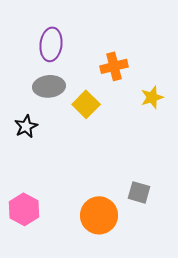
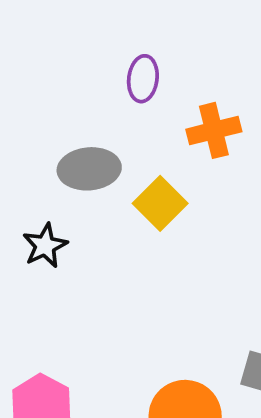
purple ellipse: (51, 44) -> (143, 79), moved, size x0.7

---

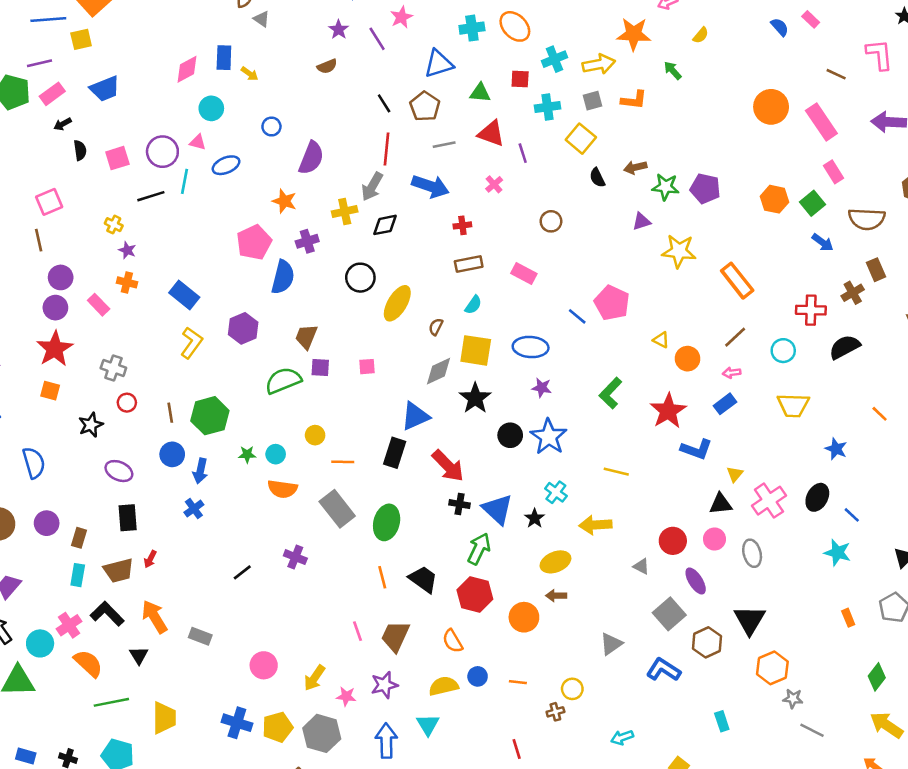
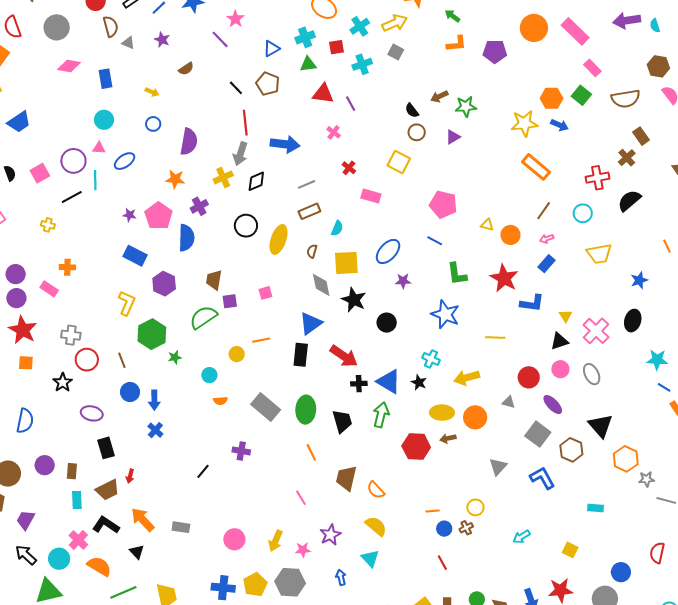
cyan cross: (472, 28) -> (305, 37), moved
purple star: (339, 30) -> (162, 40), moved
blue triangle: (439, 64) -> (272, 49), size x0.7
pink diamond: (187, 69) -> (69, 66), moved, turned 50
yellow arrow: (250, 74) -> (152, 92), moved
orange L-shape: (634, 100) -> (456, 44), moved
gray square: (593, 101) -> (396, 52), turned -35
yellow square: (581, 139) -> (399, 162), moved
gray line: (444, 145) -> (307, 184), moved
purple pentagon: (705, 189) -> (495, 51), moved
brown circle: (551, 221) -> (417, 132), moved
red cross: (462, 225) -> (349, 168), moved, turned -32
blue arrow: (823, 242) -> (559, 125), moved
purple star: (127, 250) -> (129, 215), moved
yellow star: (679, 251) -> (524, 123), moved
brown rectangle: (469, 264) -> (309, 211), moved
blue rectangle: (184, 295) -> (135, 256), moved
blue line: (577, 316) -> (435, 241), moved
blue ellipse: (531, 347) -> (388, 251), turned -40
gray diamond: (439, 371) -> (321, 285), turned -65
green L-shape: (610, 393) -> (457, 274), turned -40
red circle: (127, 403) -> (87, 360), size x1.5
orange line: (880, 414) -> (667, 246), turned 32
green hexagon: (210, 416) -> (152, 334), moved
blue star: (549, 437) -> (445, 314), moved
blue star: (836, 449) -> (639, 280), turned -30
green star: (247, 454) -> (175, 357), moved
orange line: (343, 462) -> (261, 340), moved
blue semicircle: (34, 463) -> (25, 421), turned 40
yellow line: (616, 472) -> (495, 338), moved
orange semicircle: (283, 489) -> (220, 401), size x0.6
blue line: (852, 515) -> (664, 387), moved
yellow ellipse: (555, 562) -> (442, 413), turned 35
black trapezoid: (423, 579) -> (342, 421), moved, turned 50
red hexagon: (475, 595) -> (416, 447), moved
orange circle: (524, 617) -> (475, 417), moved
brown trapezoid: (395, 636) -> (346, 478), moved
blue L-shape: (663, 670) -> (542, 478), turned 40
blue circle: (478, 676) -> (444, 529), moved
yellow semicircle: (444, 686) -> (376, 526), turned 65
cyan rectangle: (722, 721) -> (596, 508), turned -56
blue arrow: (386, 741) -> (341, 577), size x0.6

## EXERCISE OBJECTIVE
From the line that has "gray line: (444, 145) -> (307, 184), moved" through the line that has "yellow semicircle: (444, 686)", copy every line exactly as it appears above, and leave out all others.

## EXERCISE SOLUTION
gray line: (444, 145) -> (307, 184), moved
purple pentagon: (705, 189) -> (495, 51), moved
brown circle: (551, 221) -> (417, 132), moved
red cross: (462, 225) -> (349, 168), moved, turned -32
blue arrow: (823, 242) -> (559, 125), moved
purple star: (127, 250) -> (129, 215), moved
yellow star: (679, 251) -> (524, 123), moved
brown rectangle: (469, 264) -> (309, 211), moved
blue rectangle: (184, 295) -> (135, 256), moved
blue line: (577, 316) -> (435, 241), moved
blue ellipse: (531, 347) -> (388, 251), turned -40
gray diamond: (439, 371) -> (321, 285), turned -65
green L-shape: (610, 393) -> (457, 274), turned -40
red circle: (127, 403) -> (87, 360), size x1.5
orange line: (880, 414) -> (667, 246), turned 32
green hexagon: (210, 416) -> (152, 334), moved
blue star: (549, 437) -> (445, 314), moved
blue star: (836, 449) -> (639, 280), turned -30
green star: (247, 454) -> (175, 357), moved
orange line: (343, 462) -> (261, 340), moved
blue semicircle: (34, 463) -> (25, 421), turned 40
yellow line: (616, 472) -> (495, 338), moved
orange semicircle: (283, 489) -> (220, 401), size x0.6
blue line: (852, 515) -> (664, 387), moved
yellow ellipse: (555, 562) -> (442, 413), turned 35
black trapezoid: (423, 579) -> (342, 421), moved, turned 50
red hexagon: (475, 595) -> (416, 447), moved
orange circle: (524, 617) -> (475, 417), moved
brown trapezoid: (395, 636) -> (346, 478), moved
blue L-shape: (663, 670) -> (542, 478), turned 40
blue circle: (478, 676) -> (444, 529), moved
yellow semicircle: (444, 686) -> (376, 526), turned 65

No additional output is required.